→ **DATA SUPPLIED**:
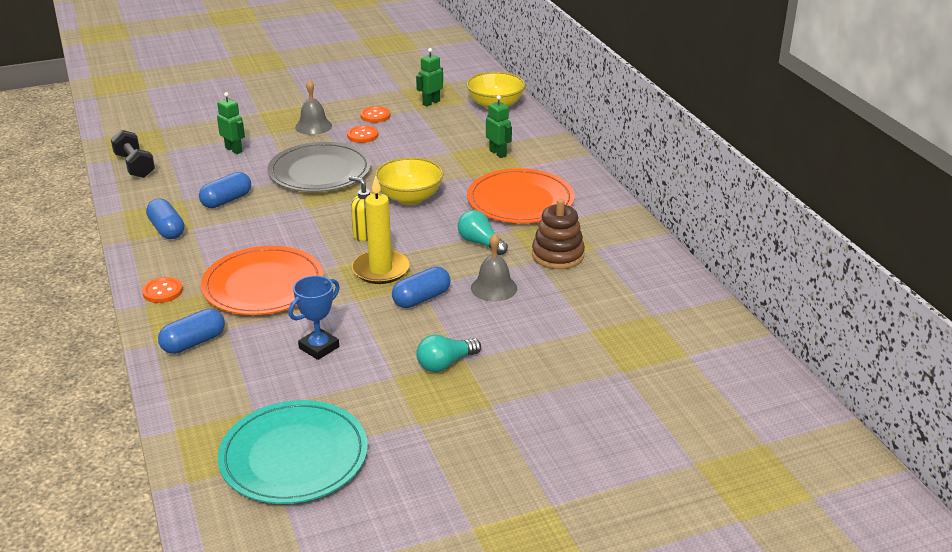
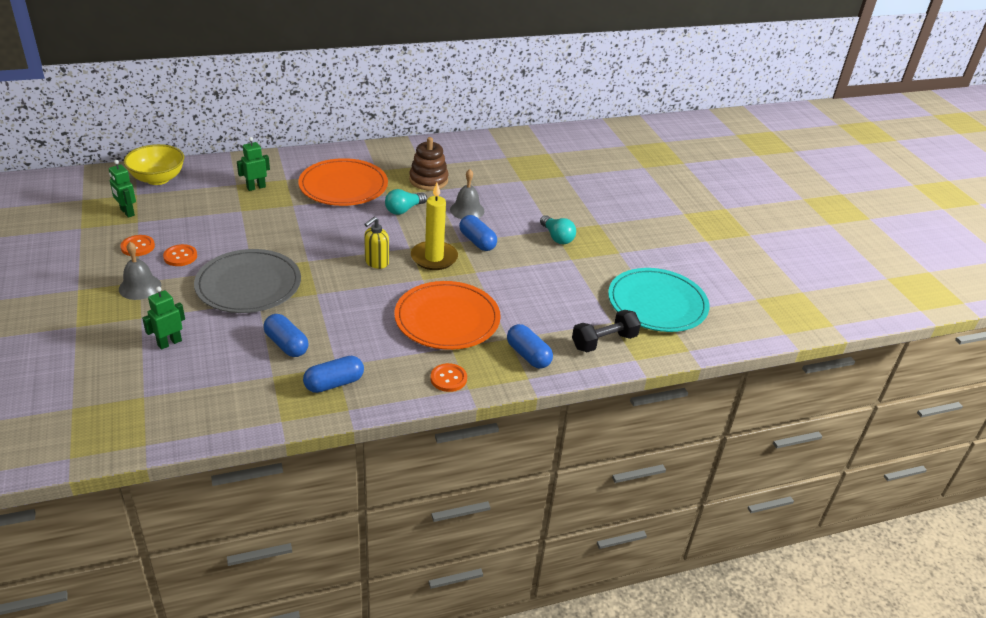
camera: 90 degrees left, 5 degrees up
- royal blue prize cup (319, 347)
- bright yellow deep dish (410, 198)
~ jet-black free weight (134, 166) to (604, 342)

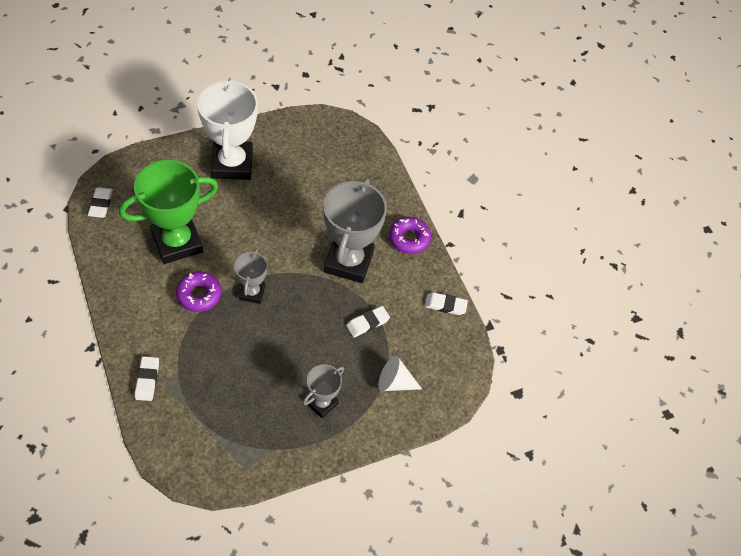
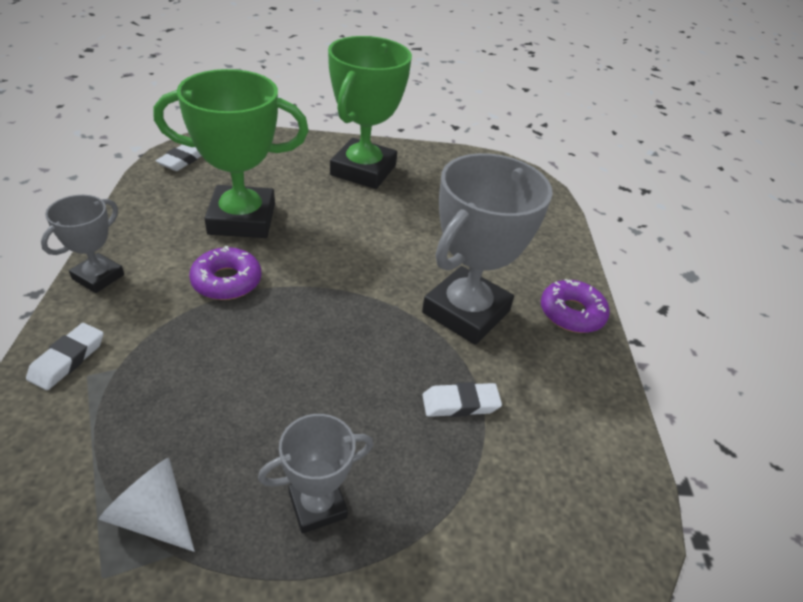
camera: 25 degrees right, 15 degrees down
- pure white eraser (445, 305)
~ grey prize cup (252, 292) to (98, 277)
~ pure white cone shape (395, 382) to (154, 516)
~ pure white prize cup (232, 164) to leaf-green prize cup (363, 170)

→ **EXERCISE DESCRIPTION**: The lines to copy are those in the records above containing the word "degrees".

→ **SOLUTION TO THIS TASK**:
camera: 90 degrees left, 5 degrees up
camera: 25 degrees right, 15 degrees down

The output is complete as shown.